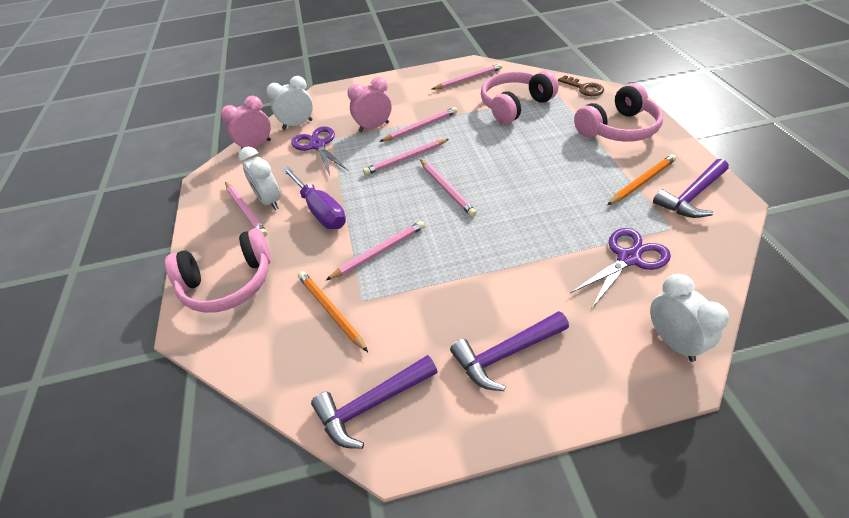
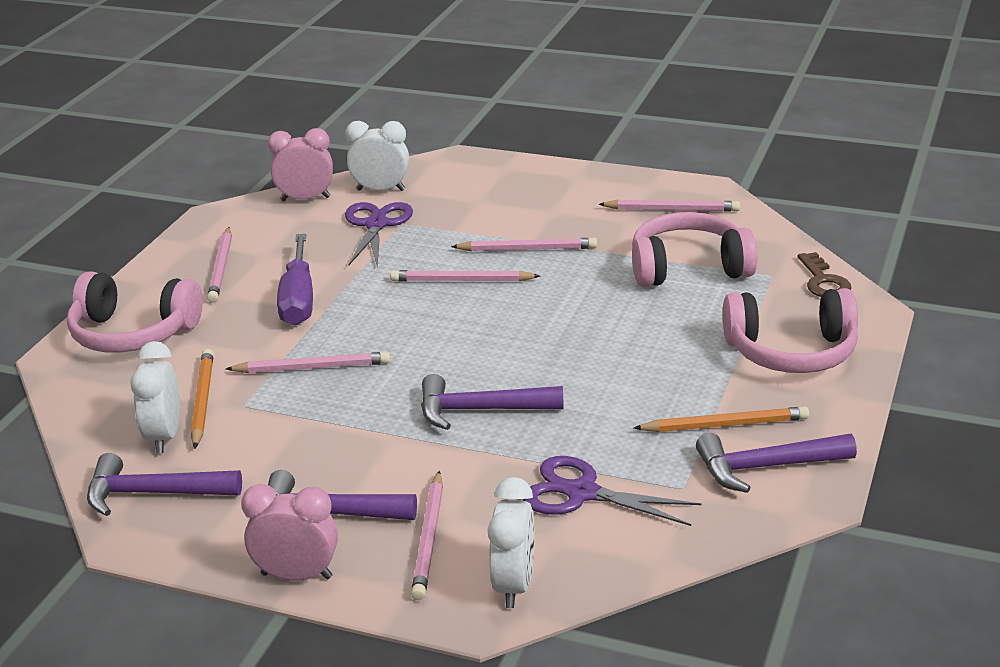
camera: 30 degrees right, 15 degrees down
(270, 201) = (256, 268): white clock -> white clock (164, 437)
(374, 127) = (469, 227): pink clock -> pink clock (297, 576)
(446, 189) = (466, 334): pink pencil -> pink pencil (429, 538)
(510, 233) = (479, 410): none -> purple hammer
(628, 258) = (581, 493): purple scissors -> purple scissors turned 150 degrees counterclockwise

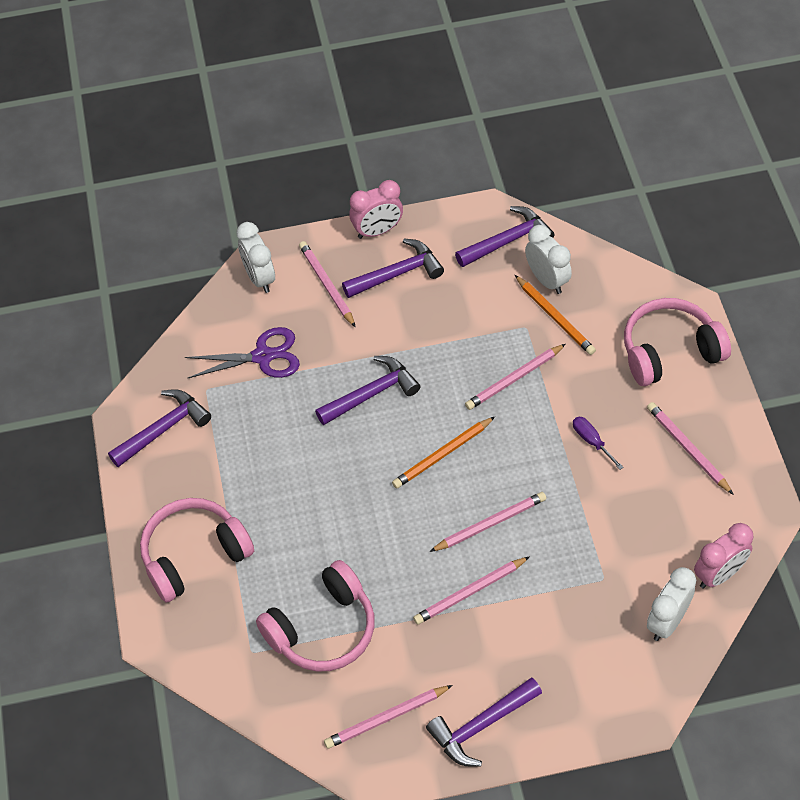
camera: 150 degrees right, 25 degrees up
(298, 300) = (592, 441): purple screwdriver -> purple screwdriver, size x0.52
(376, 225) = (622, 566): purple scissors -> none
(380, 190) = (667, 622): white clock -> white clock turned 150 degrees clockwise
(594, 186) = (481, 726): none -> purple hammer
(725, 425) = (206, 455): orange pencil -> orange pencil (442, 454)
(823, 281) = (205, 662): brown key -> none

****************

Reproduce the full listing verbatim so that only the pictures are missing.

camera: 30 degrees right, 15 degrees down
(270, 201) = (256, 268): white clock -> white clock (164, 437)
(374, 127) = (469, 227): pink clock -> pink clock (297, 576)
(446, 189) = (466, 334): pink pencil -> pink pencil (429, 538)
(510, 233) = (479, 410): none -> purple hammer
(628, 258) = (581, 493): purple scissors -> purple scissors turned 150 degrees counterclockwise

camera: 150 degrees right, 25 degrees up
(298, 300) = (592, 441): purple screwdriver -> purple screwdriver, size x0.52
(376, 225) = (622, 566): purple scissors -> none
(380, 190) = (667, 622): white clock -> white clock turned 150 degrees clockwise
(594, 186) = (481, 726): none -> purple hammer
(725, 425) = (206, 455): orange pencil -> orange pencil (442, 454)
(823, 281) = (205, 662): brown key -> none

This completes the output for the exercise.